Data provided:
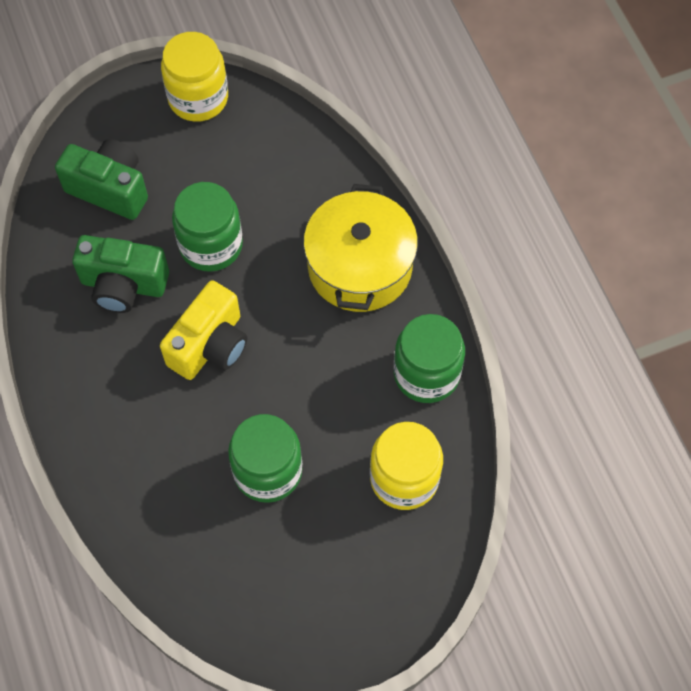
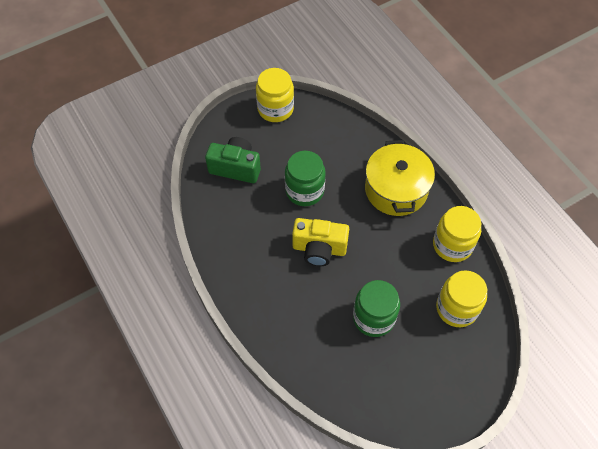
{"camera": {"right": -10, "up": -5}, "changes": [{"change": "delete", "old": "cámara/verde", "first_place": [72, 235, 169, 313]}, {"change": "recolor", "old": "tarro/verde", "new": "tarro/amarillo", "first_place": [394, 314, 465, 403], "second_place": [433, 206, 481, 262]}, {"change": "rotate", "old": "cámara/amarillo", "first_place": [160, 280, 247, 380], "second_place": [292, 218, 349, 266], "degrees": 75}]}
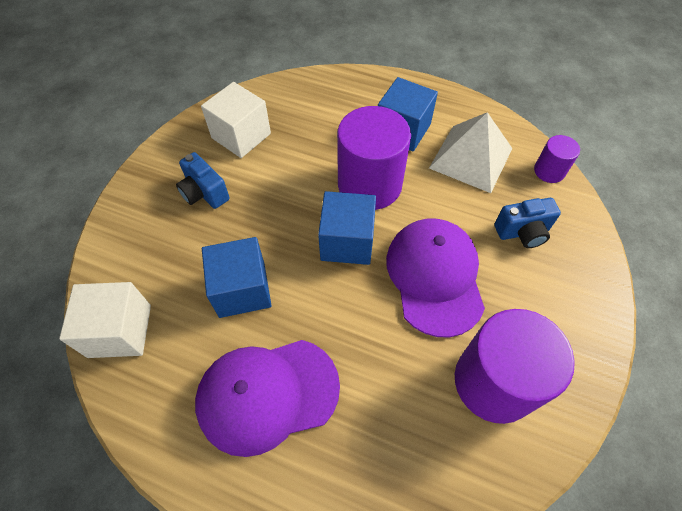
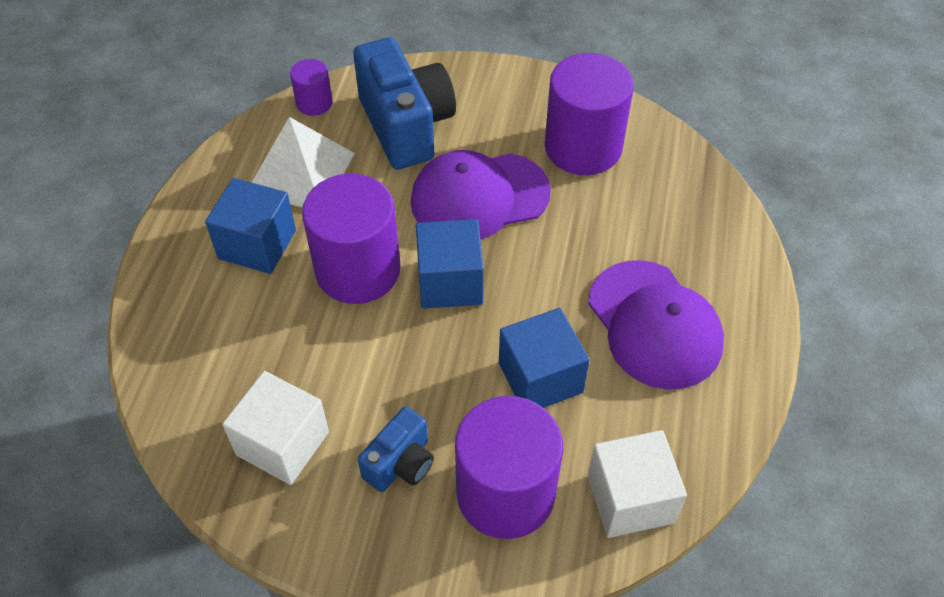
{"camera": {"right": -100, "up": -5}, "changes": [{"change": "insert", "new": "cilindro/morado", "second_place": [455, 396, 563, 539]}, {"change": "resize", "old": "cámara/azul", "first_place": [494, 198, 561, 248], "second_place": [353, 38, 456, 169], "factor": 1.89}]}
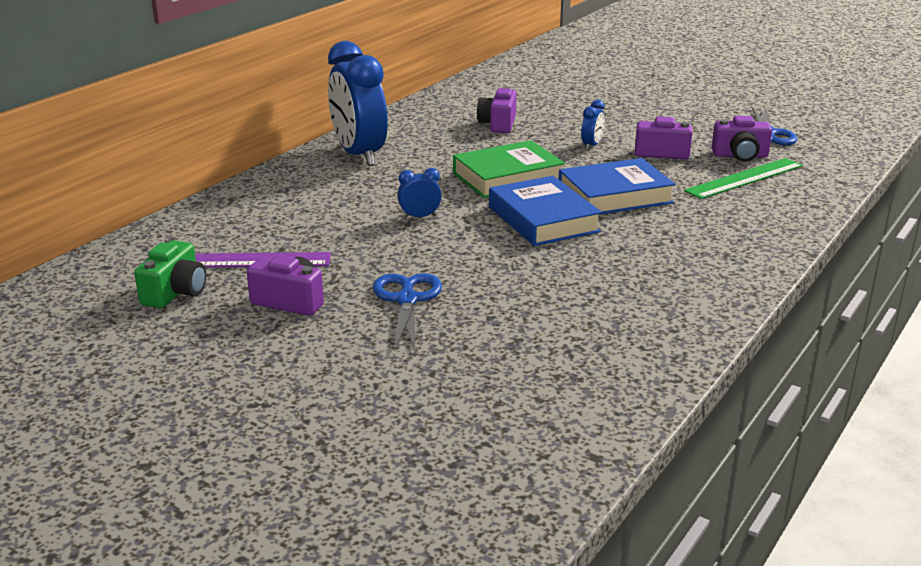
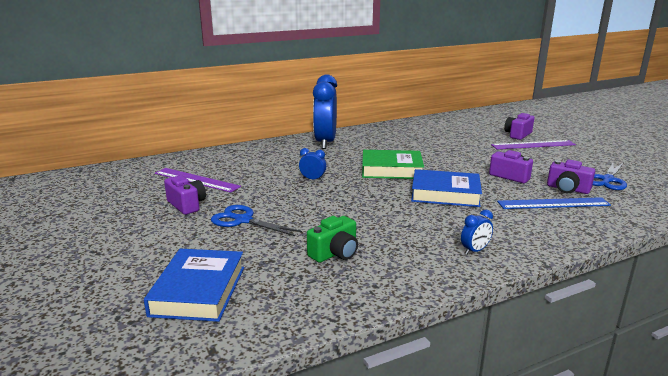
{"camera": {"right": 30, "up": -5}, "changes": [{"change": "insert", "new": "regla/morado", "second_place": [491, 140, 576, 149]}, {"change": "move", "old": "cámara/verde", "first_place": [134, 240, 206, 308], "second_place": [307, 216, 358, 263]}, {"change": "move", "old": "cámara/morado", "first_place": [477, 87, 517, 133], "second_place": [504, 113, 534, 140]}, {"change": "move", "old": "libro/azul", "first_place": [489, 176, 602, 246], "second_place": [144, 249, 244, 322]}, {"change": "move", "old": "despertador/azul", "first_place": [581, 100, 605, 150], "second_place": [461, 210, 493, 254]}, {"change": "recolor", "old": "regla/verde", "new": "regla/azul", "first_place": [684, 158, 803, 199], "second_place": [497, 197, 611, 209]}, {"change": "rotate", "old": "tijeras/azul", "first_place": [373, 273, 442, 351], "second_place": [211, 205, 302, 236], "degrees": -90}]}
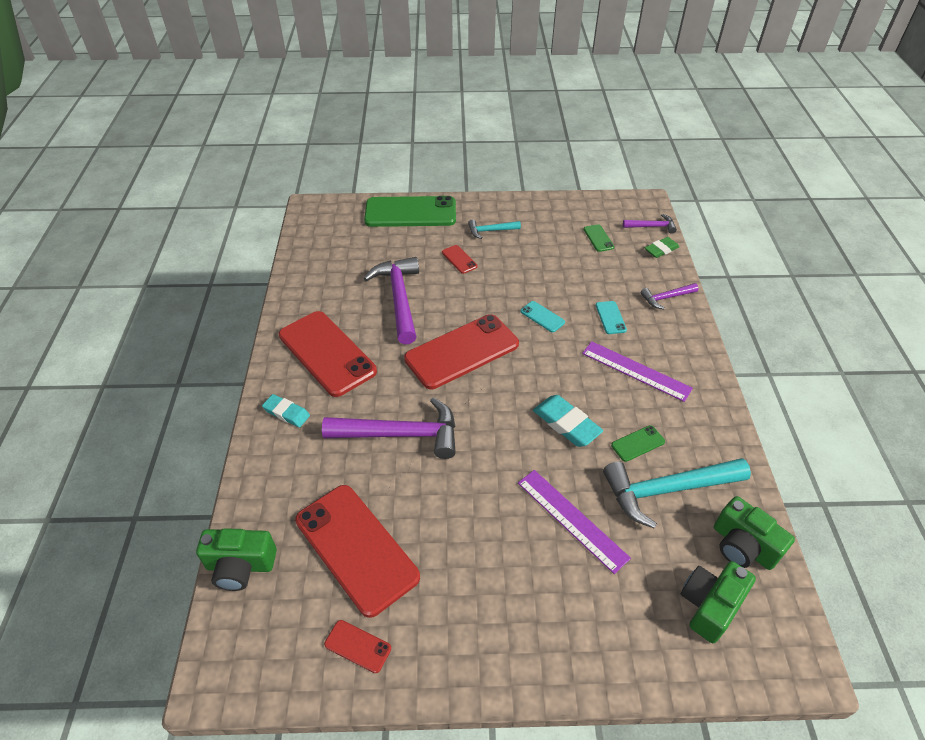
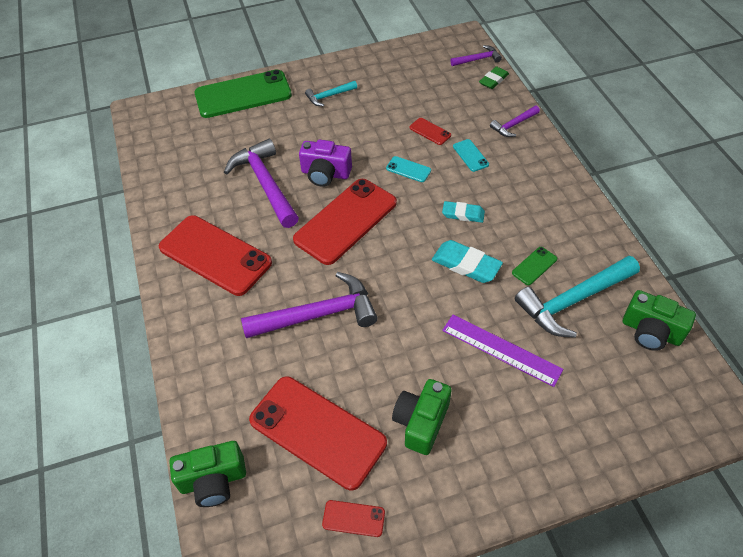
{"camera": {"right": -15, "up": 5}, "changes": [{"change": "delete", "old": "regla/morado", "first_place": [582, 341, 693, 402]}, {"change": "delete", "old": "móvil/verde", "first_place": [584, 224, 614, 252]}, {"change": "insert", "new": "cámara/morado", "second_place": [299, 140, 352, 187]}, {"change": "move", "old": "goma de borrar/turquesa", "first_place": [262, 394, 310, 427], "second_place": [442, 201, 485, 223]}, {"change": "move", "old": "móvil/rojo", "first_place": [442, 245, 478, 274], "second_place": [410, 118, 451, 145]}, {"change": "move", "old": "cámara/verde", "first_place": [681, 561, 756, 643], "second_place": [392, 379, 452, 455]}]}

What is being asked: Repeat the whole listing above word for word, but keep any picture out of it.

Problem solution:
{"camera": {"right": -10, "up": -5}, "changes": [{"change": "delete", "old": "cámara/verde", "first_place": [72, 235, 169, 313]}, {"change": "recolor", "old": "tarro/verde", "new": "tarro/amarillo", "first_place": [394, 314, 465, 403], "second_place": [433, 206, 481, 262]}, {"change": "rotate", "old": "cámara/amarillo", "first_place": [160, 280, 247, 380], "second_place": [292, 218, 349, 266], "degrees": 75}]}
{"camera": {"right": -100, "up": -5}, "changes": [{"change": "insert", "new": "cilindro/morado", "second_place": [455, 396, 563, 539]}, {"change": "resize", "old": "cámara/azul", "first_place": [494, 198, 561, 248], "second_place": [353, 38, 456, 169], "factor": 1.89}]}
{"camera": {"right": 30, "up": -5}, "changes": [{"change": "insert", "new": "regla/morado", "second_place": [491, 140, 576, 149]}, {"change": "move", "old": "cámara/verde", "first_place": [134, 240, 206, 308], "second_place": [307, 216, 358, 263]}, {"change": "move", "old": "cámara/morado", "first_place": [477, 87, 517, 133], "second_place": [504, 113, 534, 140]}, {"change": "move", "old": "libro/azul", "first_place": [489, 176, 602, 246], "second_place": [144, 249, 244, 322]}, {"change": "move", "old": "despertador/azul", "first_place": [581, 100, 605, 150], "second_place": [461, 210, 493, 254]}, {"change": "recolor", "old": "regla/verde", "new": "regla/azul", "first_place": [684, 158, 803, 199], "second_place": [497, 197, 611, 209]}, {"change": "rotate", "old": "tijeras/azul", "first_place": [373, 273, 442, 351], "second_place": [211, 205, 302, 236], "degrees": -90}]}
{"camera": {"right": -15, "up": 5}, "changes": [{"change": "delete", "old": "regla/morado", "first_place": [582, 341, 693, 402]}, {"change": "delete", "old": "móvil/verde", "first_place": [584, 224, 614, 252]}, {"change": "insert", "new": "cámara/morado", "second_place": [299, 140, 352, 187]}, {"change": "move", "old": "goma de borrar/turquesa", "first_place": [262, 394, 310, 427], "second_place": [442, 201, 485, 223]}, {"change": "move", "old": "móvil/rojo", "first_place": [442, 245, 478, 274], "second_place": [410, 118, 451, 145]}, {"change": "move", "old": "cámara/verde", "first_place": [681, 561, 756, 643], "second_place": [392, 379, 452, 455]}]}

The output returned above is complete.